## GOAL OF THE EXERCISE
The copy has to match the data exactly and leave out every picture.

Before-and-after object listings

[Start of Attachment]

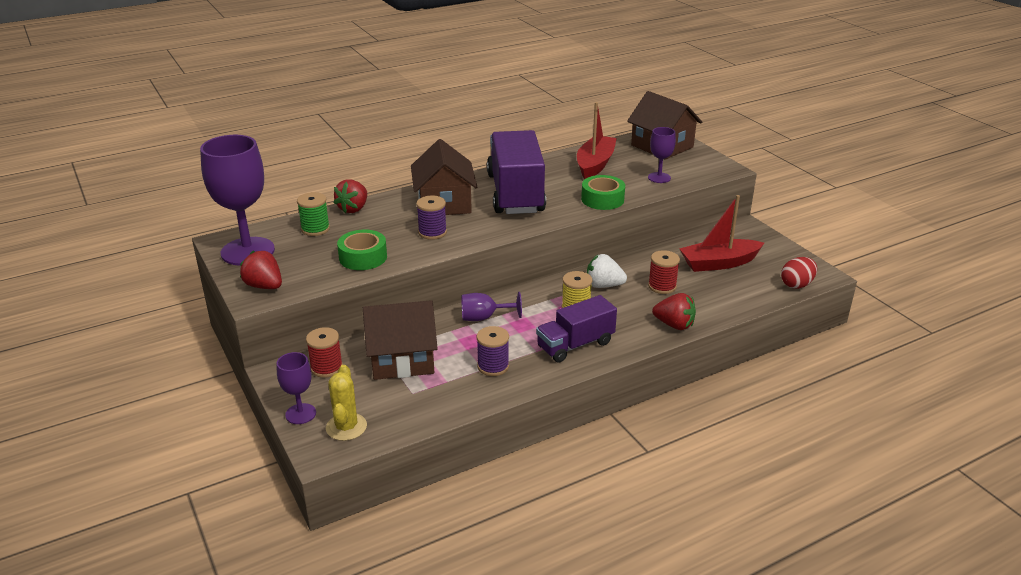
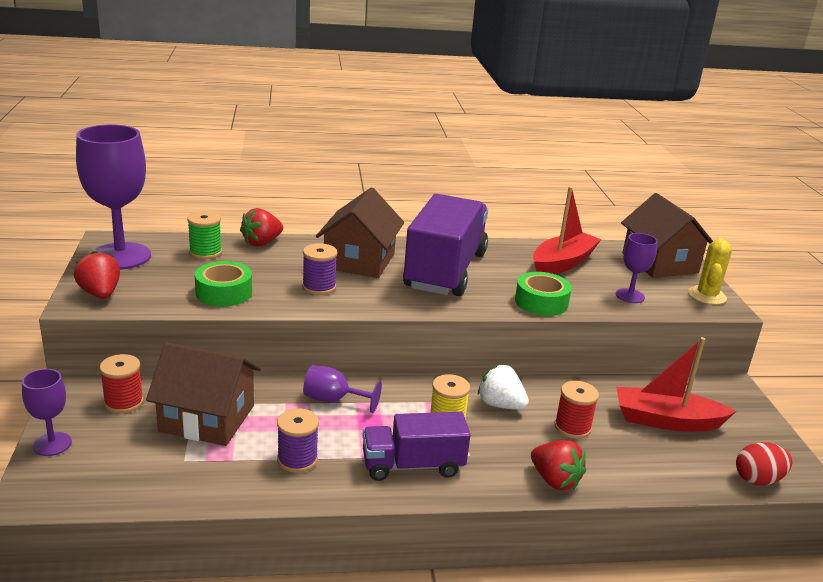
camera: 20 degrees right, 5 degrees down
(346, 427) = (82, 476): yellow cactus -> yellow cactus (707, 296)

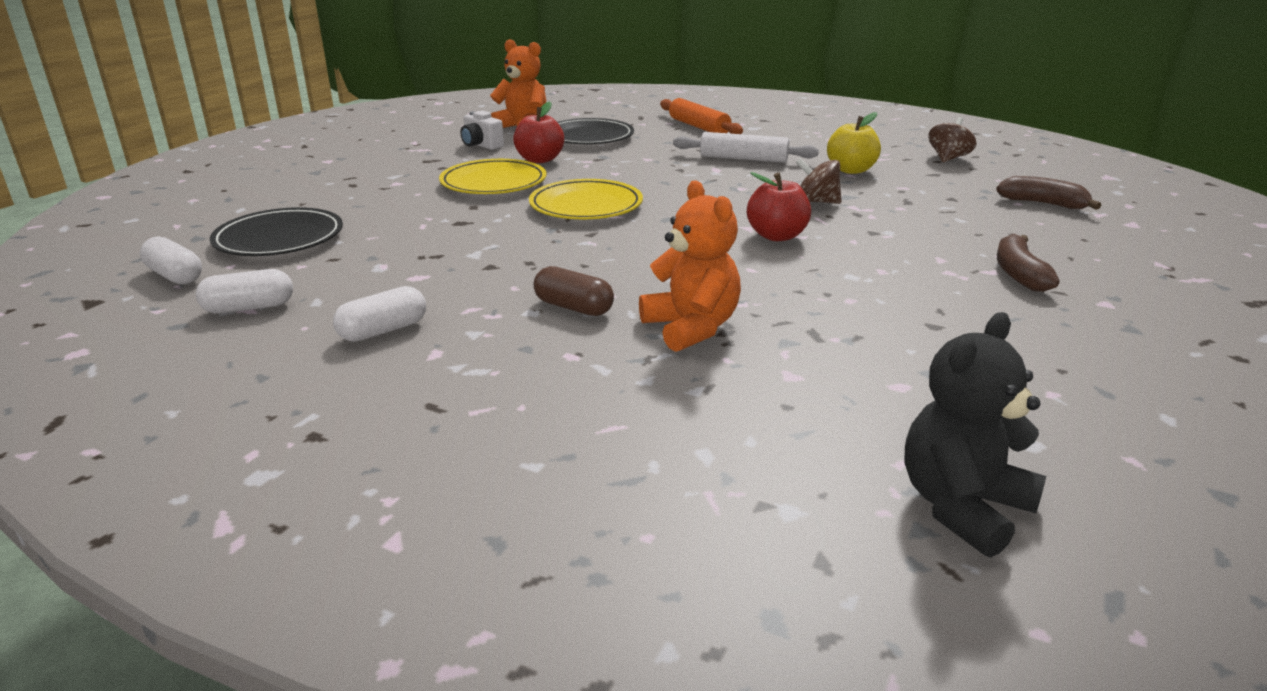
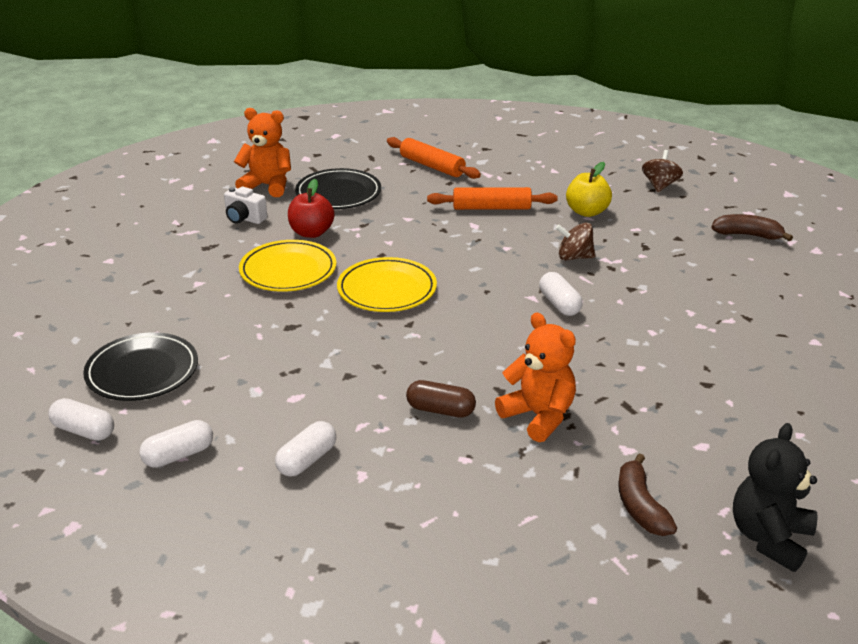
camera: 15 degrees left, 5 degrees up
(743, 159) = (491, 208): white rolling pin -> orange rolling pin
(777, 236) = (559, 304): red apple -> white capsule
(1019, 274) = (750, 320): brown banana -> brown banana (640, 506)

[End of Attachment]

## YOUR RESPONSE
camera: 20 degrees right, 5 degrees down
(346, 427) = (82, 476): yellow cactus -> yellow cactus (707, 296)

camera: 15 degrees left, 5 degrees up
(743, 159) = (491, 208): white rolling pin -> orange rolling pin
(777, 236) = (559, 304): red apple -> white capsule
(1019, 274) = (750, 320): brown banana -> brown banana (640, 506)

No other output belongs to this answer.